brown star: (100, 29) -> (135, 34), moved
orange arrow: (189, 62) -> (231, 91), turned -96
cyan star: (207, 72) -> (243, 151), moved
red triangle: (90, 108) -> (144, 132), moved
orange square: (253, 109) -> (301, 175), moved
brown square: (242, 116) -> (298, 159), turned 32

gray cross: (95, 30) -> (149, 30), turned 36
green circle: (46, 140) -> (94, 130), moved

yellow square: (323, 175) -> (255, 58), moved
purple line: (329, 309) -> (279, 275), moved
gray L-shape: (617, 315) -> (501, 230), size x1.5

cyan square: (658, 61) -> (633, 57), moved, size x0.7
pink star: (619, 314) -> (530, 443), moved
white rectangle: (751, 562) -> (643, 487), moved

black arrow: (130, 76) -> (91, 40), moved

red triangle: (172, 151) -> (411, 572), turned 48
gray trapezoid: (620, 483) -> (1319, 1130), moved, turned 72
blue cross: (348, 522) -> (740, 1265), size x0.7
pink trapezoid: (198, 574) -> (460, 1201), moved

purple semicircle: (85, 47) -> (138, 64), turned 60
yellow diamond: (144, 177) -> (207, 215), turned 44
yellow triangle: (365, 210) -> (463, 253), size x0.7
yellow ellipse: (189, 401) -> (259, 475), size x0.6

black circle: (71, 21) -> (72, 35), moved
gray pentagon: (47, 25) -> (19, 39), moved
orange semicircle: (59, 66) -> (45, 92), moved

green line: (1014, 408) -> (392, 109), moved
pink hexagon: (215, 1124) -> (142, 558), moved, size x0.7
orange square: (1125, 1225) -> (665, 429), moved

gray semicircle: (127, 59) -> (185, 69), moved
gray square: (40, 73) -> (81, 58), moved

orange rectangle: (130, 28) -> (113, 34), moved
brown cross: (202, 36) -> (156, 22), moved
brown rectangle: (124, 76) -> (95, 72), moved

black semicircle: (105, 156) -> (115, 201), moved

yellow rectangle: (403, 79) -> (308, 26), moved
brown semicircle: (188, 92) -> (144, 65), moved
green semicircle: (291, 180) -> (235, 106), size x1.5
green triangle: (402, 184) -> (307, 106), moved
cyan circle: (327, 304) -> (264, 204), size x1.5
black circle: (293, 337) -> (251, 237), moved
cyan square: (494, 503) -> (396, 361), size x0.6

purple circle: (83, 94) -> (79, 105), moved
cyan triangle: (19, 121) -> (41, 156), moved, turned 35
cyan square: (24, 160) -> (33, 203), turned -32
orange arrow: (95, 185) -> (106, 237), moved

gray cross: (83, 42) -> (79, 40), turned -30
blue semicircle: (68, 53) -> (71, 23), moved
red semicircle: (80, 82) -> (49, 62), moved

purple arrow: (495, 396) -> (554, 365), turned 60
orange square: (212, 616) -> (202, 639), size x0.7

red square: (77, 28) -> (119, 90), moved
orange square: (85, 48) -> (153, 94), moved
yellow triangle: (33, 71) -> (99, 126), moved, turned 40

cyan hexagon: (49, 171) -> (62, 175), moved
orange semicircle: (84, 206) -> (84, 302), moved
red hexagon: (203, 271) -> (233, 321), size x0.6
· · · ·
**What you have to do**
Exactly as shown above, write out all the records.

**Written solution**
brown star: (100, 29) -> (135, 34), moved
orange arrow: (189, 62) -> (231, 91), turned -96
cyan star: (207, 72) -> (243, 151), moved
red triangle: (90, 108) -> (144, 132), moved
orange square: (253, 109) -> (301, 175), moved
brown square: (242, 116) -> (298, 159), turned 32

gray cross: (95, 30) -> (149, 30), turned 36
green circle: (46, 140) -> (94, 130), moved

yellow square: (323, 175) -> (255, 58), moved
purple line: (329, 309) -> (279, 275), moved
gray L-shape: (617, 315) -> (501, 230), size x1.5

cyan square: (658, 61) -> (633, 57), moved, size x0.7
pink star: (619, 314) -> (530, 443), moved
white rectangle: (751, 562) -> (643, 487), moved

black arrow: (130, 76) -> (91, 40), moved

red triangle: (172, 151) -> (411, 572), turned 48
gray trapezoid: (620, 483) -> (1319, 1130), moved, turned 72
blue cross: (348, 522) -> (740, 1265), size x0.7
pink trapezoid: (198, 574) -> (460, 1201), moved

purple semicircle: (85, 47) -> (138, 64), turned 60
yellow diamond: (144, 177) -> (207, 215), turned 44
yellow triangle: (365, 210) -> (463, 253), size x0.7
yellow ellipse: (189, 401) -> (259, 475), size x0.6

black circle: (71, 21) -> (72, 35), moved
gray pentagon: (47, 25) -> (19, 39), moved
orange semicircle: (59, 66) -> (45, 92), moved

green line: (1014, 408) -> (392, 109), moved
pink hexagon: (215, 1124) -> (142, 558), moved, size x0.7
orange square: (1125, 1225) -> (665, 429), moved

gray semicircle: (127, 59) -> (185, 69), moved
gray square: (40, 73) -> (81, 58), moved

orange rectangle: (130, 28) -> (113, 34), moved
brown cross: (202, 36) -> (156, 22), moved
brown rectangle: (124, 76) -> (95, 72), moved

black semicircle: (105, 156) -> (115, 201), moved

yellow rectangle: (403, 79) -> (308, 26), moved
brown semicircle: (188, 92) -> (144, 65), moved
green semicircle: (291, 180) -> (235, 106), size x1.5
green triangle: (402, 184) -> (307, 106), moved
cyan circle: (327, 304) -> (264, 204), size x1.5
black circle: (293, 337) -> (251, 237), moved
cyan square: (494, 503) -> (396, 361), size x0.6

purple circle: (83, 94) -> (79, 105), moved
cyan triangle: (19, 121) -> (41, 156), moved, turned 35
cyan square: (24, 160) -> (33, 203), turned -32
orange arrow: (95, 185) -> (106, 237), moved

gray cross: (83, 42) -> (79, 40), turned -30
blue semicircle: (68, 53) -> (71, 23), moved
red semicircle: (80, 82) -> (49, 62), moved

purple arrow: (495, 396) -> (554, 365), turned 60
orange square: (212, 616) -> (202, 639), size x0.7

red square: (77, 28) -> (119, 90), moved
orange square: (85, 48) -> (153, 94), moved
yellow triangle: (33, 71) -> (99, 126), moved, turned 40

cyan hexagon: (49, 171) -> (62, 175), moved
orange semicircle: (84, 206) -> (84, 302), moved
red hexagon: (203, 271) -> (233, 321), size x0.6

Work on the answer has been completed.